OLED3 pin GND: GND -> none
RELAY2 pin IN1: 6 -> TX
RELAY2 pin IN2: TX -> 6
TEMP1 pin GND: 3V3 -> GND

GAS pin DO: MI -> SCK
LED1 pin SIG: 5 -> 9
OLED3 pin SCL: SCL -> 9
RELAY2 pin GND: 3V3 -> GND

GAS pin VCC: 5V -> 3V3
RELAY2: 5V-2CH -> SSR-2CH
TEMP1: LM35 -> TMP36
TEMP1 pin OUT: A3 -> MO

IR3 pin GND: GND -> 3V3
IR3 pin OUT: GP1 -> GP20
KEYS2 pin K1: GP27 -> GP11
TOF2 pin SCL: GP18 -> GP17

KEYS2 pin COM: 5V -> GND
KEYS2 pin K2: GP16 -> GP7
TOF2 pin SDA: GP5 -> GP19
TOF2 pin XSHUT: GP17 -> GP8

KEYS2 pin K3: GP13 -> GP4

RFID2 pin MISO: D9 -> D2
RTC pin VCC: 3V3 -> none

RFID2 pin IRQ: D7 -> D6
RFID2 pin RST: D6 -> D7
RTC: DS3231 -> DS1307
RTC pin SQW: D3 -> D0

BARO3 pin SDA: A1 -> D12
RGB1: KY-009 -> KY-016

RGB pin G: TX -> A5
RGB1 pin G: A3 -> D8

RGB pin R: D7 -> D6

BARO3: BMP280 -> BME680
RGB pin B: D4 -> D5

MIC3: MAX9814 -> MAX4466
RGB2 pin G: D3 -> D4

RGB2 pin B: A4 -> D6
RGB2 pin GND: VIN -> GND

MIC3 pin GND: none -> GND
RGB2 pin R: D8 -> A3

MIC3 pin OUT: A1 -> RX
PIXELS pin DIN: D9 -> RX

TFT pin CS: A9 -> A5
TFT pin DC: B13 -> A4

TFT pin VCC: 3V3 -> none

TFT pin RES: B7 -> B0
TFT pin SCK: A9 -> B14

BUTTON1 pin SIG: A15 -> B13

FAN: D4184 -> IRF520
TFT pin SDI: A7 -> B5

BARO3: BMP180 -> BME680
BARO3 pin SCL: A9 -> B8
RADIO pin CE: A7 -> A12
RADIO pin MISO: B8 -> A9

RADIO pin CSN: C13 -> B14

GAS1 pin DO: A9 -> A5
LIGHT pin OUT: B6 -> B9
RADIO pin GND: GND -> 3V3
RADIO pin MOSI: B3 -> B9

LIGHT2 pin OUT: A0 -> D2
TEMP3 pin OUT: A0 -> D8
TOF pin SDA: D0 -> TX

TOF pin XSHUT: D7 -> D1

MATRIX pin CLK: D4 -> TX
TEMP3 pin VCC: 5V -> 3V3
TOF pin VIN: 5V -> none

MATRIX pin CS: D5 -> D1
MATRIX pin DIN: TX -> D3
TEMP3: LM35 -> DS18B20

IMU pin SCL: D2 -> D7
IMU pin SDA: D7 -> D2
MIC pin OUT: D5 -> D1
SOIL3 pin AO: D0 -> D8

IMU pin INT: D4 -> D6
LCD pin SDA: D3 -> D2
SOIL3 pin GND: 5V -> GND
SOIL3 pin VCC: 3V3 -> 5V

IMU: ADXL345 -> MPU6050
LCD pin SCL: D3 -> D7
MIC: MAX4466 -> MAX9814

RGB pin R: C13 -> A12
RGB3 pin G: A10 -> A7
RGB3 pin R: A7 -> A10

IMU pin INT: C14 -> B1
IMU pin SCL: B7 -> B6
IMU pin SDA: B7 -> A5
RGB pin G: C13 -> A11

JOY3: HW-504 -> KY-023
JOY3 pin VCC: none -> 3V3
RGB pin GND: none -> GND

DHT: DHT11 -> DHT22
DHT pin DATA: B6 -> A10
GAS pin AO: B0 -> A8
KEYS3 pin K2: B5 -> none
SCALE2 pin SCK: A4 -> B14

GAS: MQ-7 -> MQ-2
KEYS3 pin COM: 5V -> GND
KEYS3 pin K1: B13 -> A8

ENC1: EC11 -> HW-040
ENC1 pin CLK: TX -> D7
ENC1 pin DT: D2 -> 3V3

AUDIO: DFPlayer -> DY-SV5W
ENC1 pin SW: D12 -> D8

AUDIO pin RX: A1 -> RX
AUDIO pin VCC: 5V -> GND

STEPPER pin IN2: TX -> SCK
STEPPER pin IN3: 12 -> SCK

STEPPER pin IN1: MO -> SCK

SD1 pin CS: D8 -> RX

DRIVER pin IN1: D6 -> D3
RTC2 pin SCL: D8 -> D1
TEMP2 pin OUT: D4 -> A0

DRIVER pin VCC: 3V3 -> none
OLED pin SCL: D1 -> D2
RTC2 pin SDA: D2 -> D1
══════════════════════════════
__Aim of the task__: What you return must match, line for line, the data from the line containing "IMU pin SDA: D7 -> D2" to its end, both ends included.

__Answer space__:
IMU pin SDA: D7 -> D2
MIC pin OUT: D5 -> D1
SOIL3 pin AO: D0 -> D8

IMU pin INT: D4 -> D6
LCD pin SDA: D3 -> D2
SOIL3 pin GND: 5V -> GND
SOIL3 pin VCC: 3V3 -> 5V

IMU: ADXL345 -> MPU6050
LCD pin SCL: D3 -> D7
MIC: MAX4466 -> MAX9814

RGB pin R: C13 -> A12
RGB3 pin G: A10 -> A7
RGB3 pin R: A7 -> A10

IMU pin INT: C14 -> B1
IMU pin SCL: B7 -> B6
IMU pin SDA: B7 -> A5
RGB pin G: C13 -> A11

JOY3: HW-504 -> KY-023
JOY3 pin VCC: none -> 3V3
RGB pin GND: none -> GND

DHT: DHT11 -> DHT22
DHT pin DATA: B6 -> A10
GAS pin AO: B0 -> A8
KEYS3 pin K2: B5 -> none
SCALE2 pin SCK: A4 -> B14

GAS: MQ-7 -> MQ-2
KEYS3 pin COM: 5V -> GND
KEYS3 pin K1: B13 -> A8

ENC1: EC11 -> HW-040
ENC1 pin CLK: TX -> D7
ENC1 pin DT: D2 -> 3V3

AUDIO: DFPlayer -> DY-SV5W
ENC1 pin SW: D12 -> D8

AUDIO pin RX: A1 -> RX
AUDIO pin VCC: 5V -> GND

STEPPER pin IN2: TX -> SCK
STEPPER pin IN3: 12 -> SCK

STEPPER pin IN1: MO -> SCK

SD1 pin CS: D8 -> RX

DRIVER pin IN1: D6 -> D3
RTC2 pin SCL: D8 -> D1
TEMP2 pin OUT: D4 -> A0

DRIVER pin VCC: 3V3 -> none
OLED pin SCL: D1 -> D2
RTC2 pin SDA: D2 -> D1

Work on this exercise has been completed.